:: Problem ::
Beginning with the first entry, print all the records exactly.

:: Records for processing ::
========================

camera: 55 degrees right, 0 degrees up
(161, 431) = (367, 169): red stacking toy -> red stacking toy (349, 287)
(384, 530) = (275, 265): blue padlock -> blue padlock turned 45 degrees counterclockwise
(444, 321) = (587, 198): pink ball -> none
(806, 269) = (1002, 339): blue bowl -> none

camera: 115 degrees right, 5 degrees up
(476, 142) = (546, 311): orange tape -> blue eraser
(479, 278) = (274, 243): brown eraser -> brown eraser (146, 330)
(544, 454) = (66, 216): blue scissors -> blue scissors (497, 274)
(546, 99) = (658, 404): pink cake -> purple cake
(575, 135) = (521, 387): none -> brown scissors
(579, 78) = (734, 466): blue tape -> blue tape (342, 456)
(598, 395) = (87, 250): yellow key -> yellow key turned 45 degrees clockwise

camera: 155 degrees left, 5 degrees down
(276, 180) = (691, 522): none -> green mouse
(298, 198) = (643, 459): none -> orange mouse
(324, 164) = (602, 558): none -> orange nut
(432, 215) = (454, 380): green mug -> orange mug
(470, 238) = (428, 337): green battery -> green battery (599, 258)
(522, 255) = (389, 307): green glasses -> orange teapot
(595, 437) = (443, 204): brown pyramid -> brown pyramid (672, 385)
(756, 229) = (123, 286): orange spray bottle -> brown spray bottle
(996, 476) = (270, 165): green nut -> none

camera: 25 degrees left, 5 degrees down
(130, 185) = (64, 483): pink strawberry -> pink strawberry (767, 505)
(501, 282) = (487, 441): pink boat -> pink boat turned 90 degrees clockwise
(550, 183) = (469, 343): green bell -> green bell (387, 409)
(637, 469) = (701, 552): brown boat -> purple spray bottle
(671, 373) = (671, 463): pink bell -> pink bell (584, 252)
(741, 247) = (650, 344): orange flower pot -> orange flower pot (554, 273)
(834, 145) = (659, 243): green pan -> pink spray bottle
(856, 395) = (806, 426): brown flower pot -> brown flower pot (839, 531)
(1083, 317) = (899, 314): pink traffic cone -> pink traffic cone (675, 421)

========================

:: Expected output ::
camera: 55 degrees right, 0 degrees up
(161, 431) = (367, 169): red stacking toy -> red stacking toy (349, 287)
(384, 530) = (275, 265): blue padlock -> blue padlock turned 45 degrees counterclockwise
(444, 321) = (587, 198): pink ball -> none
(806, 269) = (1002, 339): blue bowl -> none

camera: 115 degrees right, 5 degrees up
(476, 142) = (546, 311): orange tape -> blue eraser
(479, 278) = (274, 243): brown eraser -> brown eraser (146, 330)
(544, 454) = (66, 216): blue scissors -> blue scissors (497, 274)
(546, 99) = (658, 404): pink cake -> purple cake
(575, 135) = (521, 387): none -> brown scissors
(579, 78) = (734, 466): blue tape -> blue tape (342, 456)
(598, 395) = (87, 250): yellow key -> yellow key turned 45 degrees clockwise

camera: 155 degrees left, 5 degrees down
(276, 180) = (691, 522): none -> green mouse
(298, 198) = (643, 459): none -> orange mouse
(324, 164) = (602, 558): none -> orange nut
(432, 215) = (454, 380): green mug -> orange mug
(470, 238) = (428, 337): green battery -> green battery (599, 258)
(522, 255) = (389, 307): green glasses -> orange teapot
(595, 437) = (443, 204): brown pyramid -> brown pyramid (672, 385)
(756, 229) = (123, 286): orange spray bottle -> brown spray bottle
(996, 476) = (270, 165): green nut -> none

camera: 25 degrees left, 5 degrees down
(130, 185) = (64, 483): pink strawberry -> pink strawberry (767, 505)
(501, 282) = (487, 441): pink boat -> pink boat turned 90 degrees clockwise
(550, 183) = (469, 343): green bell -> green bell (387, 409)
(637, 469) = (701, 552): brown boat -> purple spray bottle
(671, 373) = (671, 463): pink bell -> pink bell (584, 252)
(741, 247) = (650, 344): orange flower pot -> orange flower pot (554, 273)
(834, 145) = (659, 243): green pan -> pink spray bottle
(856, 395) = (806, 426): brown flower pot -> brown flower pot (839, 531)
(1083, 317) = (899, 314): pink traffic cone -> pink traffic cone (675, 421)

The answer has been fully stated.